BEGIN GIVEN INFORMATION

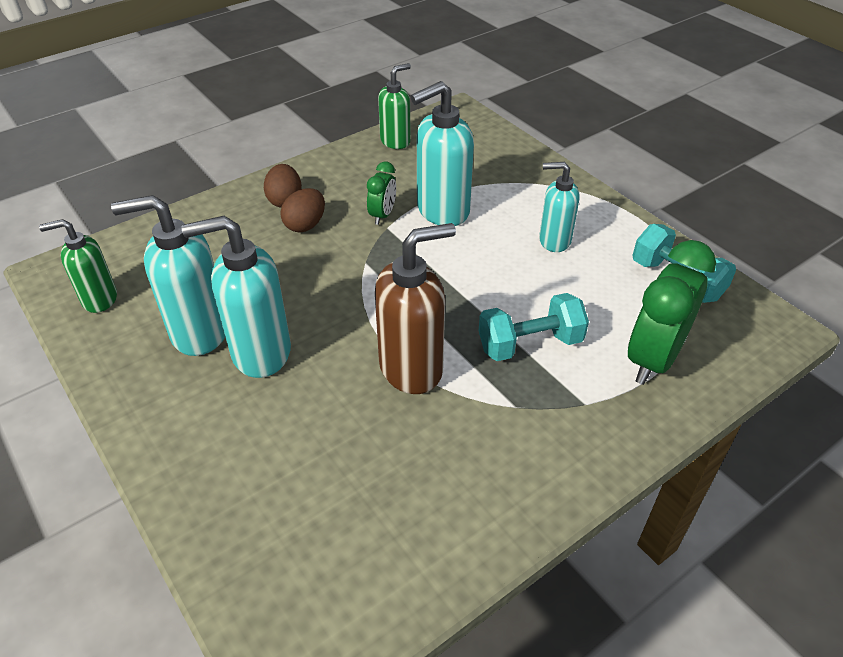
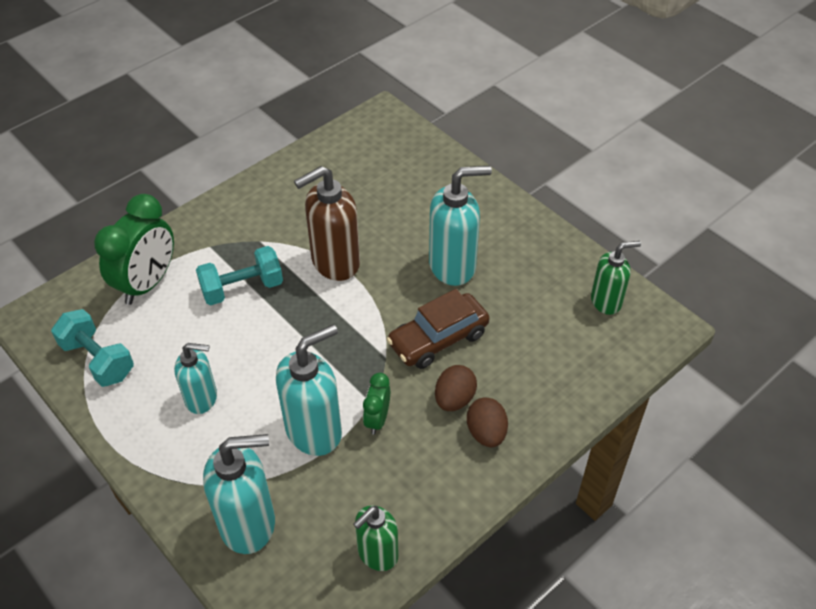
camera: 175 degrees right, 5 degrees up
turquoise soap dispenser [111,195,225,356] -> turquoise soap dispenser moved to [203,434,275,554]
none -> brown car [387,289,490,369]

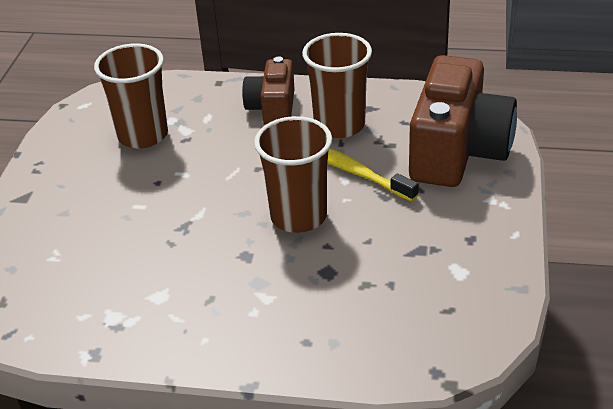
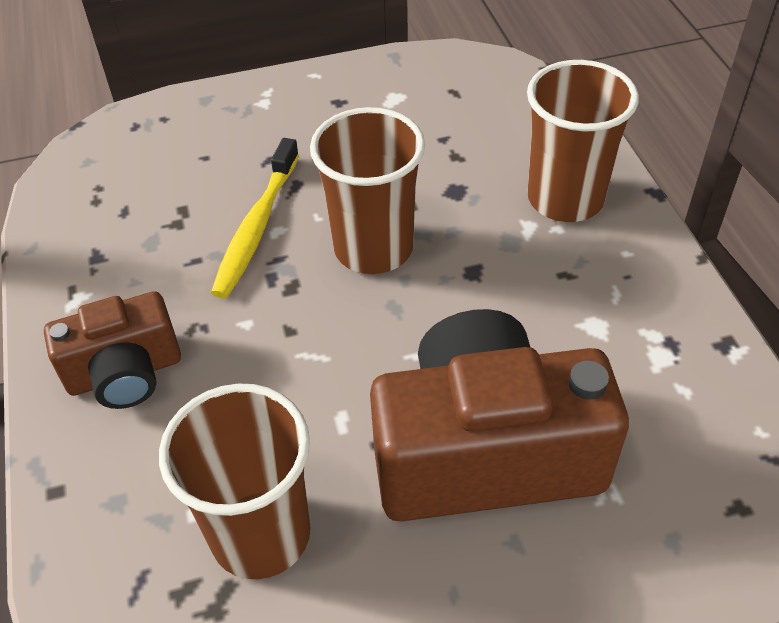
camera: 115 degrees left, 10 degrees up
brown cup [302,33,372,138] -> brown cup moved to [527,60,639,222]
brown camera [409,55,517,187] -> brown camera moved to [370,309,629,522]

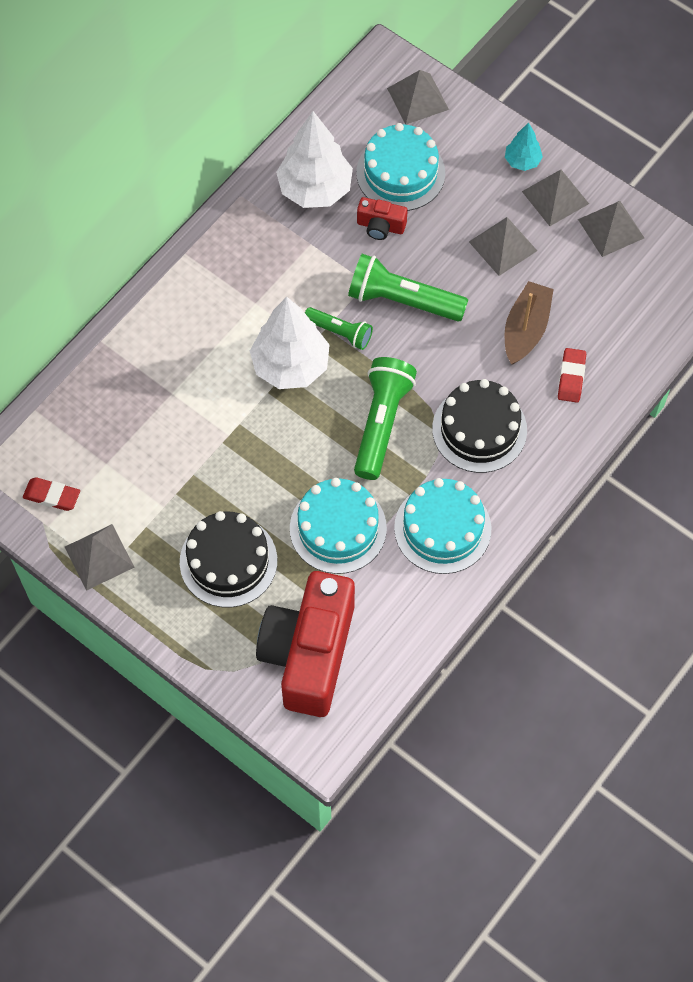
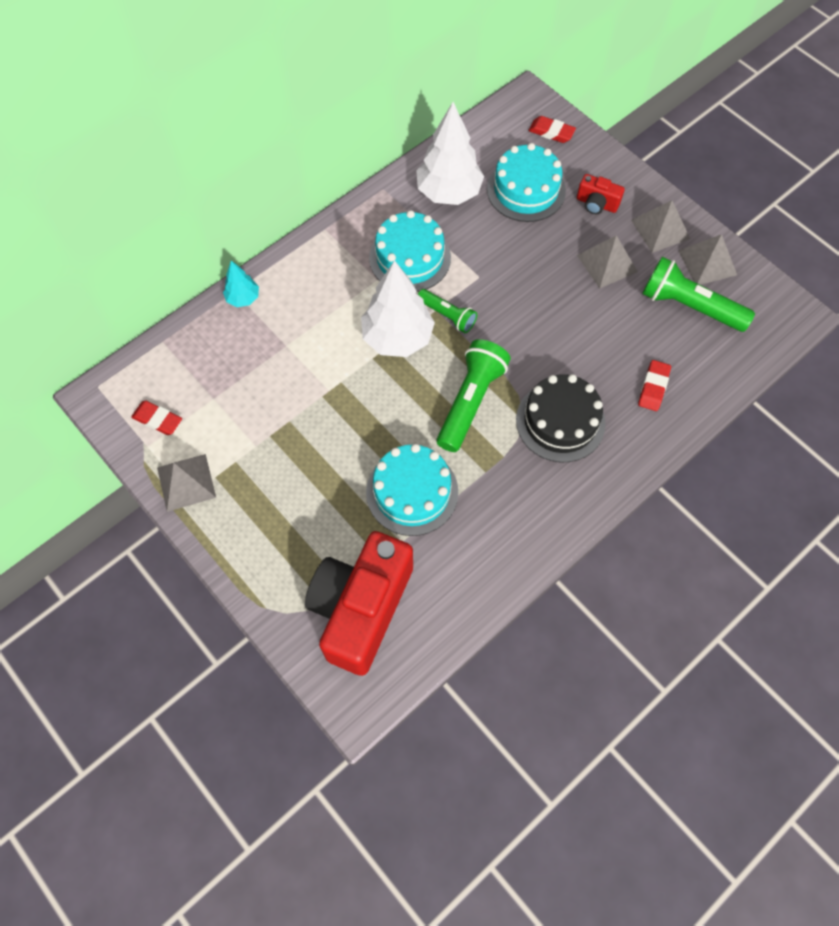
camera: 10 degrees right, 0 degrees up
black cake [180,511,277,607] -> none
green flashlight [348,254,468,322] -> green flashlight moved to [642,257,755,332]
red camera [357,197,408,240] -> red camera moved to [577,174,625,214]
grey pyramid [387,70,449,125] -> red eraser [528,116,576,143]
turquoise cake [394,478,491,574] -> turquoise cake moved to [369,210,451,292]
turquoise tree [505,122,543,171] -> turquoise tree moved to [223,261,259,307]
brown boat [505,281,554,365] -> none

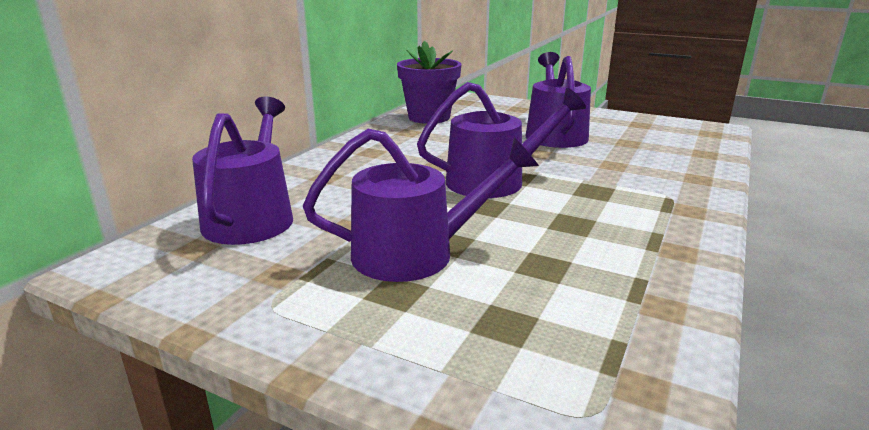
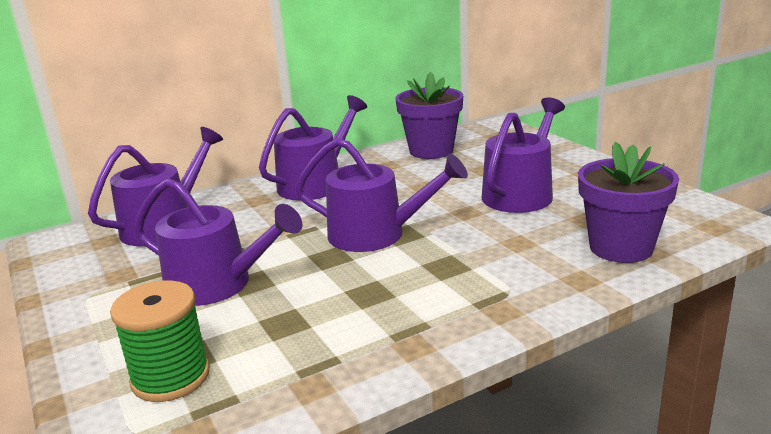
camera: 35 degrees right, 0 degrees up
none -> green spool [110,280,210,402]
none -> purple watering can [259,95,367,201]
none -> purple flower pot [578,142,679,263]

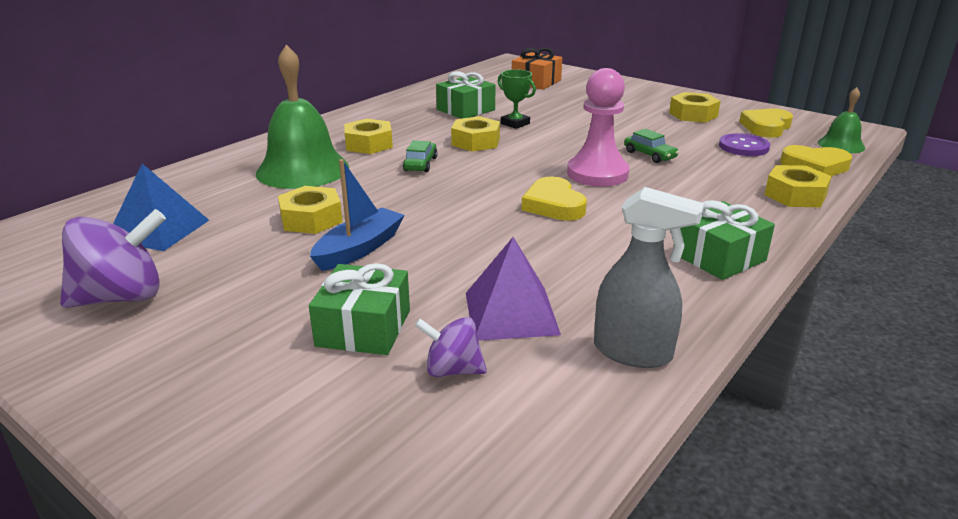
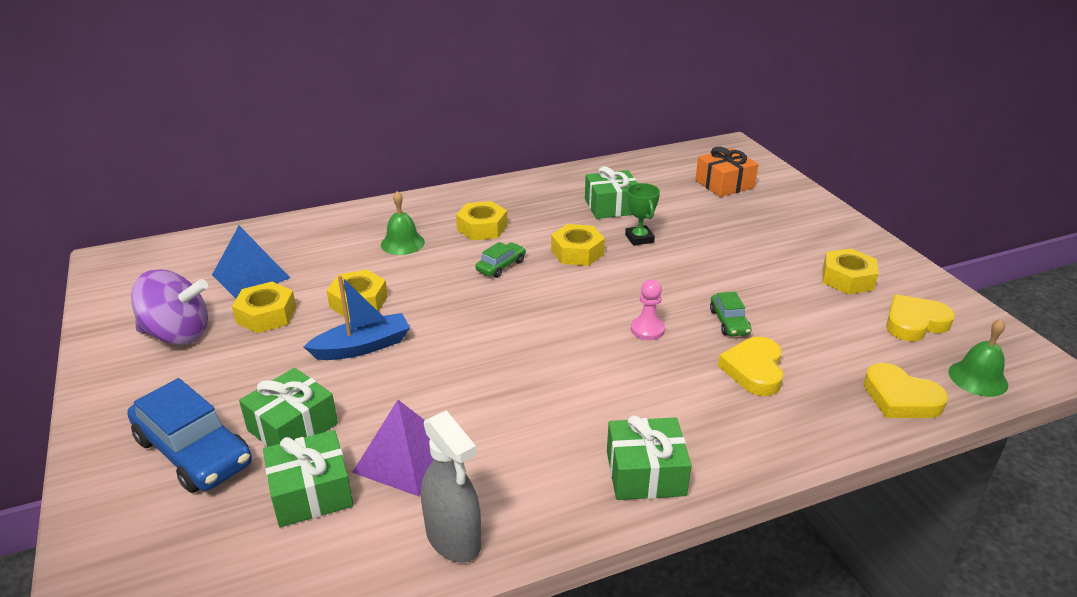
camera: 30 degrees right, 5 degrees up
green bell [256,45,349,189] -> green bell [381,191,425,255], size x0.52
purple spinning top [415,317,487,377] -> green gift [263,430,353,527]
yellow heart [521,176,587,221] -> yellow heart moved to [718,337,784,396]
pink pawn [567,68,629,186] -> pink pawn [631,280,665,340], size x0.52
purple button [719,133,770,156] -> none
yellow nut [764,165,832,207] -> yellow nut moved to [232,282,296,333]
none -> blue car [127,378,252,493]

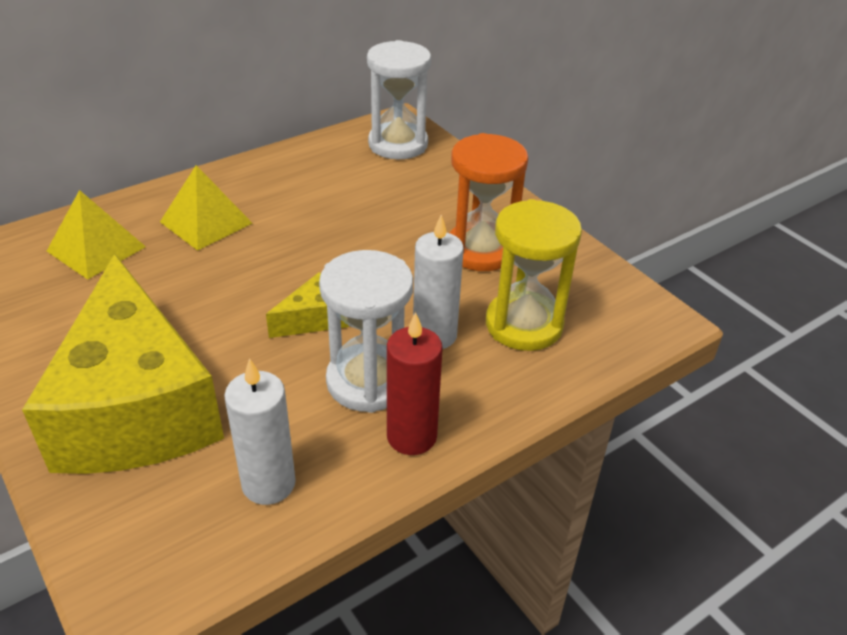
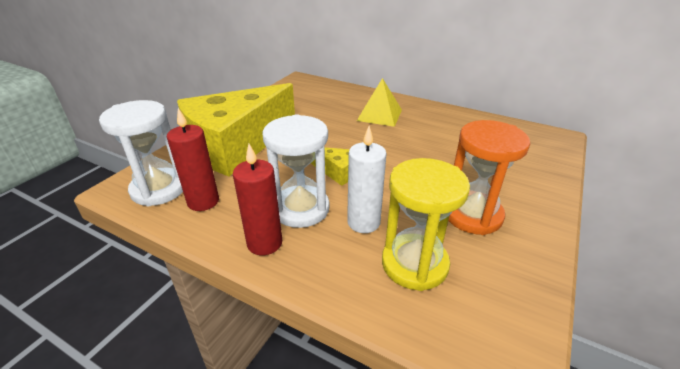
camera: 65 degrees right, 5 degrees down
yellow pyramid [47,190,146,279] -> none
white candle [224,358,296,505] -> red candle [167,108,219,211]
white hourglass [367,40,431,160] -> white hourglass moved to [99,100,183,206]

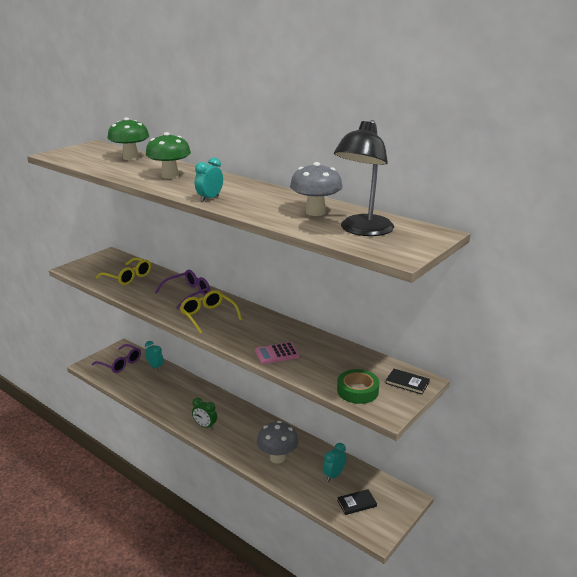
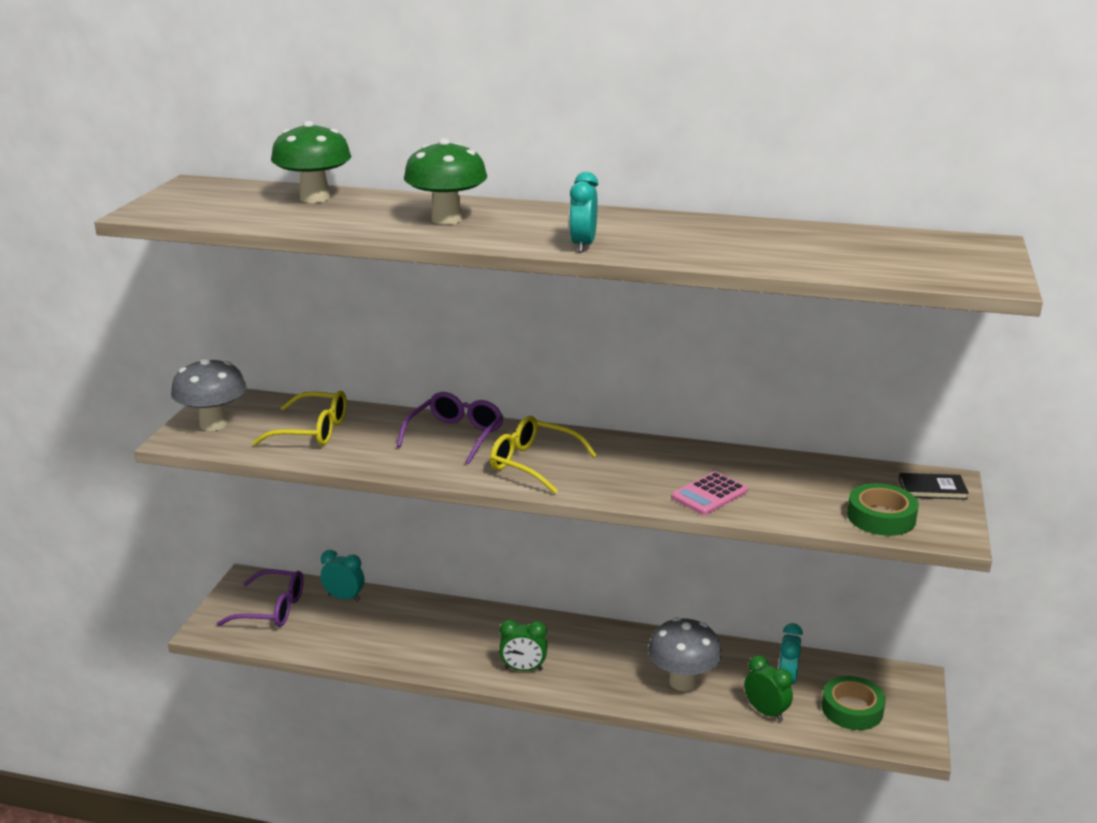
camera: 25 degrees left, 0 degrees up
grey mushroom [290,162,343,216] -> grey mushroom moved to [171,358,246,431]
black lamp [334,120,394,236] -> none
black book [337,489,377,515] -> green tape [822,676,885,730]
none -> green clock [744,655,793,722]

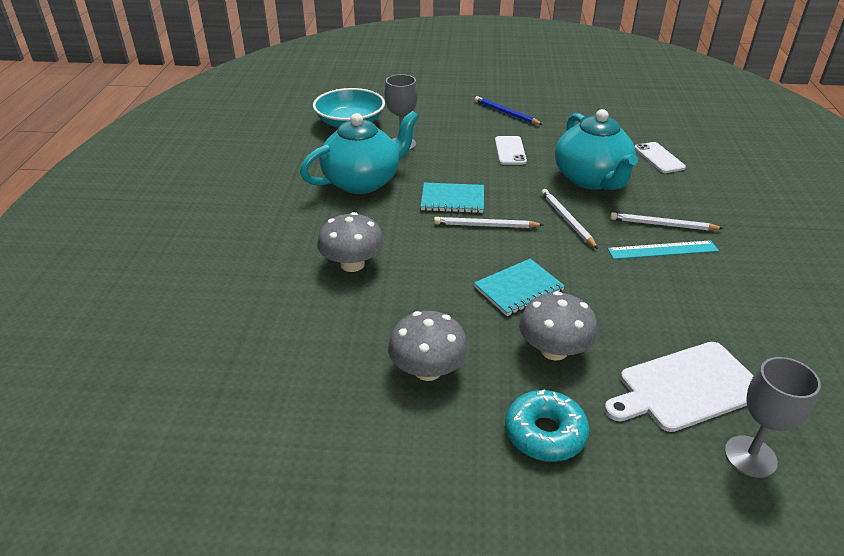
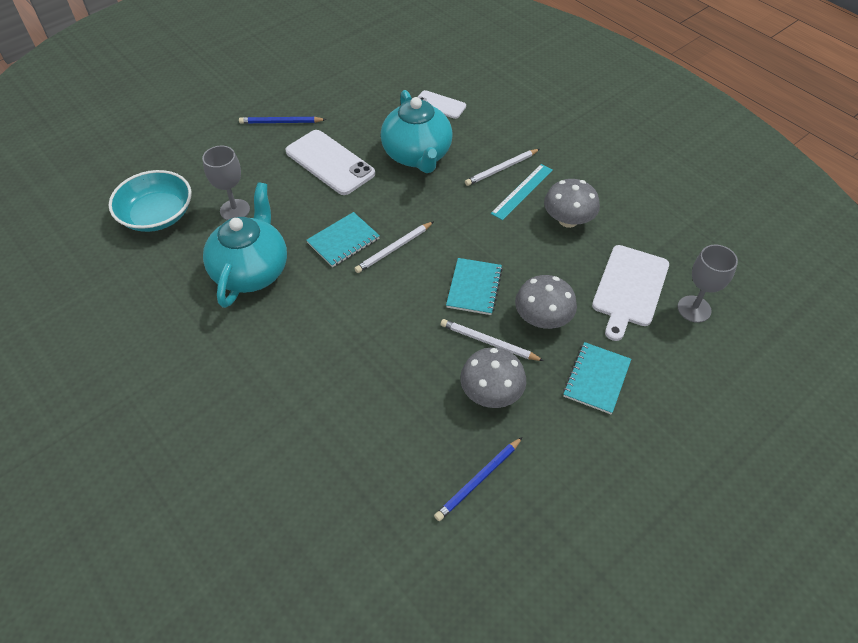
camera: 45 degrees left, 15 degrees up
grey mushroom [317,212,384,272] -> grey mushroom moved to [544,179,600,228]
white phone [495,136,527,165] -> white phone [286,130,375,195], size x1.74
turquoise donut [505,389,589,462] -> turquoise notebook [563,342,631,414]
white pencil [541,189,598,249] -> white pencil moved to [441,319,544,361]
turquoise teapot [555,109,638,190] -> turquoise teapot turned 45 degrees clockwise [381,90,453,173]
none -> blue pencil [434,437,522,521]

END GIVEN INFORMATION

[WORK REQUEST]
Copy all of the data above exactly. Leave out every picture.

[RESPONSE]
camera: 175 degrees right, 5 degrees up
turquoise soap dispenser [111,195,225,356] -> turquoise soap dispenser moved to [203,434,275,554]
none -> brown car [387,289,490,369]

camera: 115 degrees left, 10 degrees up
brown cup [302,33,372,138] -> brown cup moved to [527,60,639,222]
brown camera [409,55,517,187] -> brown camera moved to [370,309,629,522]

camera: 10 degrees right, 0 degrees up
black cake [180,511,277,607] -> none
green flashlight [348,254,468,322] -> green flashlight moved to [642,257,755,332]
red camera [357,197,408,240] -> red camera moved to [577,174,625,214]
grey pyramid [387,70,449,125] -> red eraser [528,116,576,143]
turquoise cake [394,478,491,574] -> turquoise cake moved to [369,210,451,292]
turquoise tree [505,122,543,171] -> turquoise tree moved to [223,261,259,307]
brown boat [505,281,554,365] -> none

camera: 35 degrees right, 0 degrees up
none -> green spool [110,280,210,402]
none -> purple watering can [259,95,367,201]
none -> purple flower pot [578,142,679,263]

camera: 30 degrees right, 5 degrees up
green bell [256,45,349,189] -> green bell [381,191,425,255], size x0.52
purple spinning top [415,317,487,377] -> green gift [263,430,353,527]
yellow heart [521,176,587,221] -> yellow heart moved to [718,337,784,396]
pink pawn [567,68,629,186] -> pink pawn [631,280,665,340], size x0.52
purple button [719,133,770,156] -> none
yellow nut [764,165,832,207] -> yellow nut moved to [232,282,296,333]
none -> blue car [127,378,252,493]

camera: 65 degrees right, 5 degrees down
yellow pyramid [47,190,146,279] -> none
white candle [224,358,296,505] -> red candle [167,108,219,211]
white hourglass [367,40,431,160] -> white hourglass moved to [99,100,183,206]

camera: 25 degrees left, 0 degrees up
grey mushroom [290,162,343,216] -> grey mushroom moved to [171,358,246,431]
black lamp [334,120,394,236] -> none
black book [337,489,377,515] -> green tape [822,676,885,730]
none -> green clock [744,655,793,722]

camera: 45 degrees left, 15 degrees up
grey mushroom [317,212,384,272] -> grey mushroom moved to [544,179,600,228]
white phone [495,136,527,165] -> white phone [286,130,375,195], size x1.74
turquoise donut [505,389,589,462] -> turquoise notebook [563,342,631,414]
white pencil [541,189,598,249] -> white pencil moved to [441,319,544,361]
turquoise teapot [555,109,638,190] -> turquoise teapot turned 45 degrees clockwise [381,90,453,173]
none -> blue pencil [434,437,522,521]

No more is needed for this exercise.